Return, exactly and in full, the lines of the records below starting at the one with "pink calculator [526,216,578,269]" and ending at the one with "camera: 10 degrees left, 15 degrees up", and no other lines.

--- Material to process Enclosed Below ---

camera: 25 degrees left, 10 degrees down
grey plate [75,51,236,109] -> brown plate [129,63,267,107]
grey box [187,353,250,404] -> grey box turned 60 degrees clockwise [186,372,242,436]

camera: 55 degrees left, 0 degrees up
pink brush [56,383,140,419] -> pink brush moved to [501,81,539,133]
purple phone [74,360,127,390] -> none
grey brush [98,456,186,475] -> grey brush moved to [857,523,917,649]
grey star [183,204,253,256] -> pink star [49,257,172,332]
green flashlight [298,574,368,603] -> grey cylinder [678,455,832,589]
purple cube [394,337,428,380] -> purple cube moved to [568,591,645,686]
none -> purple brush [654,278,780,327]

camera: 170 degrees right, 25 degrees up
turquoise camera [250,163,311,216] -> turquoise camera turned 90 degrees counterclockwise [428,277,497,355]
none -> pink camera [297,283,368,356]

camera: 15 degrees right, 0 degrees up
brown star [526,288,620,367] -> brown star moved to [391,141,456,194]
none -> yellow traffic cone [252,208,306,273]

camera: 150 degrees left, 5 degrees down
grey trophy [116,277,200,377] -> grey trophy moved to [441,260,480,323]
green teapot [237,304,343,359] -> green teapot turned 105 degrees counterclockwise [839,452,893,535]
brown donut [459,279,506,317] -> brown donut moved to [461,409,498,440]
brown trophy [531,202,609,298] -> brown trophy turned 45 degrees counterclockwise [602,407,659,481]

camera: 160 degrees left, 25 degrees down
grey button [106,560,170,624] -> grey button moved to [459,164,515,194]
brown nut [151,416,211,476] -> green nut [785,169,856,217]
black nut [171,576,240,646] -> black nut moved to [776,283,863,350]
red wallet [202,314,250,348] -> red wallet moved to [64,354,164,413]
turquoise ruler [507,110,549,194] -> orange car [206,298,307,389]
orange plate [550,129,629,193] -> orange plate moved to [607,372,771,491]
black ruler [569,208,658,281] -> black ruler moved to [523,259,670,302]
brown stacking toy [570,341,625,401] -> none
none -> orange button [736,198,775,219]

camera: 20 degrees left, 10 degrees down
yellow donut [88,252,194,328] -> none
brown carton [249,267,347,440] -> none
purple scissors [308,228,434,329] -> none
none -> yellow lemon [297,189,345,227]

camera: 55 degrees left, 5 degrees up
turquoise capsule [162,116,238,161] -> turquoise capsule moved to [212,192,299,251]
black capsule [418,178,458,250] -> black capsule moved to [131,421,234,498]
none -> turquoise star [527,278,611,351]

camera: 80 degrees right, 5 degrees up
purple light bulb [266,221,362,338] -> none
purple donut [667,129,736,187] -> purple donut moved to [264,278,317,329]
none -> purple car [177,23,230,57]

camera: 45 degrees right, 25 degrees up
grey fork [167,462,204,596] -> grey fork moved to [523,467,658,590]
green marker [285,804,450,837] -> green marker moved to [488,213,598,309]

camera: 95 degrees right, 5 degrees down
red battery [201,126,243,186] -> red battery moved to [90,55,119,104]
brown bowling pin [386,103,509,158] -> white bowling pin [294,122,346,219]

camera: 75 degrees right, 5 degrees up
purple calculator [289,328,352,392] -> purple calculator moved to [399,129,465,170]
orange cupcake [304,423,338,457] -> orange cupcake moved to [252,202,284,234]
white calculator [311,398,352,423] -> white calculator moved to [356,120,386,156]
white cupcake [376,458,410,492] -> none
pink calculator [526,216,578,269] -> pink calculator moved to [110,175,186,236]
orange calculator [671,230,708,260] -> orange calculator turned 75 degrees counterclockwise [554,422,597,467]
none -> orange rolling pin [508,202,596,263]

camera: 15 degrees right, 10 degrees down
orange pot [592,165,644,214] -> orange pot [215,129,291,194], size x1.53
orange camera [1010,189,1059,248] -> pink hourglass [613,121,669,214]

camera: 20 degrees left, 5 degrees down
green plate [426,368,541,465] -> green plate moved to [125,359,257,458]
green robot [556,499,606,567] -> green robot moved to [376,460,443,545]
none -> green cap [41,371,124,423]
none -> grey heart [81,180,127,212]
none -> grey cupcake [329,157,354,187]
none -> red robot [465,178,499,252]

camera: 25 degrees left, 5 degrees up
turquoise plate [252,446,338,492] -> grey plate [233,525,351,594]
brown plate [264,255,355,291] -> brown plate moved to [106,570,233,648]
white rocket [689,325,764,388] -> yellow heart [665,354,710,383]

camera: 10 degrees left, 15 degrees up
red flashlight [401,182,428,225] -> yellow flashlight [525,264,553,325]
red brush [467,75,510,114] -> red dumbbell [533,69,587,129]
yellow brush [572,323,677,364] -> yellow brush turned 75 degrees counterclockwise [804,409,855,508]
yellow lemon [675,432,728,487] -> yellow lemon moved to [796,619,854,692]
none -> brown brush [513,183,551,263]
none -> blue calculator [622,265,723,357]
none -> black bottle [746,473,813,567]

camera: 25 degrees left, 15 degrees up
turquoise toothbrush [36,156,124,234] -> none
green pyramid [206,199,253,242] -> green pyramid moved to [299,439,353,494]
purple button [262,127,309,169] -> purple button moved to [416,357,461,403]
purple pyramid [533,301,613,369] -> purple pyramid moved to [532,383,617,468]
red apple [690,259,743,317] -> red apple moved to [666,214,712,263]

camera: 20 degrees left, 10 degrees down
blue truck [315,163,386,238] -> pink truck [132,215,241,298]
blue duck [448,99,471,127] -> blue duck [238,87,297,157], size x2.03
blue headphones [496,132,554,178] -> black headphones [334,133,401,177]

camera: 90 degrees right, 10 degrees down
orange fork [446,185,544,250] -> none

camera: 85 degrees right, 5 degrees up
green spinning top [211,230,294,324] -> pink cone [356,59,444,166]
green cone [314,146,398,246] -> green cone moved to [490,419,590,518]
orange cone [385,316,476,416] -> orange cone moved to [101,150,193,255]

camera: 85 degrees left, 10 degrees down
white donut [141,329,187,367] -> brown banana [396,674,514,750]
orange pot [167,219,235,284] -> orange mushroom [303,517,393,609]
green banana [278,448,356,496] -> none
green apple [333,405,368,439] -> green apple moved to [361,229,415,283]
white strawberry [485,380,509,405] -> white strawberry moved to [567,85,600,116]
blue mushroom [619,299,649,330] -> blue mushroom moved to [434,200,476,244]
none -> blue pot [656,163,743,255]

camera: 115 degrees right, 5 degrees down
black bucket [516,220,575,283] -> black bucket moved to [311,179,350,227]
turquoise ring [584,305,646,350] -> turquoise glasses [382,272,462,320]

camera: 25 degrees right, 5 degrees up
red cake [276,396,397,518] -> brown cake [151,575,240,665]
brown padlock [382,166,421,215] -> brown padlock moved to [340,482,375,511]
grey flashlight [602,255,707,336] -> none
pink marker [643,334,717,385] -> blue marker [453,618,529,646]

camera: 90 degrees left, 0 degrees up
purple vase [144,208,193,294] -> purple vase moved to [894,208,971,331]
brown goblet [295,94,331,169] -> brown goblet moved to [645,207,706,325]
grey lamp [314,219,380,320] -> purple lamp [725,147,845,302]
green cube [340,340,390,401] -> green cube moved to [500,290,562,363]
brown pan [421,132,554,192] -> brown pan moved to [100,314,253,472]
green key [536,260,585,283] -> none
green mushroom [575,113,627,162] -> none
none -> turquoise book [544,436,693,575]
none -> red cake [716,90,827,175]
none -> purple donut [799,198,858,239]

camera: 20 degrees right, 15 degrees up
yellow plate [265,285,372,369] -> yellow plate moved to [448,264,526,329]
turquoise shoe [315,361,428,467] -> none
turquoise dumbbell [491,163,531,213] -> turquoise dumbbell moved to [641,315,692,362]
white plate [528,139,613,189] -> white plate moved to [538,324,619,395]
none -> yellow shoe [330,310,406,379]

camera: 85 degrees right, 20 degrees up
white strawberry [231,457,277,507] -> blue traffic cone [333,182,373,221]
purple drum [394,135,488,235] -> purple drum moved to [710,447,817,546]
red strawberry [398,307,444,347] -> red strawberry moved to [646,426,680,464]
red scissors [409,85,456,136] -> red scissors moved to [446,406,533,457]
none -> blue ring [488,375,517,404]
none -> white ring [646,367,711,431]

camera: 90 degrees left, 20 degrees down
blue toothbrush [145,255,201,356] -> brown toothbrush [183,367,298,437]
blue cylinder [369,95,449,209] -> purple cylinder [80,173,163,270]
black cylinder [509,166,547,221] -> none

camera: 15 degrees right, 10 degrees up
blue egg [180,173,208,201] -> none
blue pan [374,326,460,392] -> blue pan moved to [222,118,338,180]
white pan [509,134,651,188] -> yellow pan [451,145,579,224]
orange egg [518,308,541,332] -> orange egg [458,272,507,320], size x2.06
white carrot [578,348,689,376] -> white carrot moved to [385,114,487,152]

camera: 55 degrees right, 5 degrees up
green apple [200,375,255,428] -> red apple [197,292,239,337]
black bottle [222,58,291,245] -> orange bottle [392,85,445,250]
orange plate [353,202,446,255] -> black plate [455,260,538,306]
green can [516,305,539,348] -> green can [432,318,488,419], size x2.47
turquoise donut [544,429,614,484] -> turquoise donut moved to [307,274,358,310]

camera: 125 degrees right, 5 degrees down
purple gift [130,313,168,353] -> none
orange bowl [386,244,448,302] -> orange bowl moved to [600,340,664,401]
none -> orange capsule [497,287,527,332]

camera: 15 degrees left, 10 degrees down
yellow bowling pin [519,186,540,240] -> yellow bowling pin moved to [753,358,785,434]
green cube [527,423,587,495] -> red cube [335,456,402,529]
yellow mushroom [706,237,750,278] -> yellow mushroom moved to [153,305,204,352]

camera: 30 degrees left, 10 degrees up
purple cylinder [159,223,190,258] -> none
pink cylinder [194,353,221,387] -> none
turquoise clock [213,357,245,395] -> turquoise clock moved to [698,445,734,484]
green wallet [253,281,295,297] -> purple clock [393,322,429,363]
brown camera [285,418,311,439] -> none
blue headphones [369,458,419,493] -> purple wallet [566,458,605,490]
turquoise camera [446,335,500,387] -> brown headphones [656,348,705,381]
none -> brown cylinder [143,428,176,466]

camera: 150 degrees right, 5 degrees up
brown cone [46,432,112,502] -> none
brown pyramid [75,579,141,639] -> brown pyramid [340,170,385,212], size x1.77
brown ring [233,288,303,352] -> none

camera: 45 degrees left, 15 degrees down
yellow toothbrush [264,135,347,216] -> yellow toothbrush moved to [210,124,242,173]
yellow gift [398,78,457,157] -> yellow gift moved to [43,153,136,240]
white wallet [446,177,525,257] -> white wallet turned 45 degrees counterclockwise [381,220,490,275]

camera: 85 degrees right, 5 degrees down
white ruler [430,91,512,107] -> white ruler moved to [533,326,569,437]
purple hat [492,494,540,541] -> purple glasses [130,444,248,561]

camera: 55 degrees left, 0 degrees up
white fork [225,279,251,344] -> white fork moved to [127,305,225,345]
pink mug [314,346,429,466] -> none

--- End of Enclosed Material to process ---

Reply.
pink calculator [526,216,578,269] -> pink calculator moved to [110,175,186,236]
orange calculator [671,230,708,260] -> orange calculator turned 75 degrees counterclockwise [554,422,597,467]
none -> orange rolling pin [508,202,596,263]

camera: 15 degrees right, 10 degrees down
orange pot [592,165,644,214] -> orange pot [215,129,291,194], size x1.53
orange camera [1010,189,1059,248] -> pink hourglass [613,121,669,214]

camera: 20 degrees left, 5 degrees down
green plate [426,368,541,465] -> green plate moved to [125,359,257,458]
green robot [556,499,606,567] -> green robot moved to [376,460,443,545]
none -> green cap [41,371,124,423]
none -> grey heart [81,180,127,212]
none -> grey cupcake [329,157,354,187]
none -> red robot [465,178,499,252]

camera: 25 degrees left, 5 degrees up
turquoise plate [252,446,338,492] -> grey plate [233,525,351,594]
brown plate [264,255,355,291] -> brown plate moved to [106,570,233,648]
white rocket [689,325,764,388] -> yellow heart [665,354,710,383]

camera: 10 degrees left, 15 degrees up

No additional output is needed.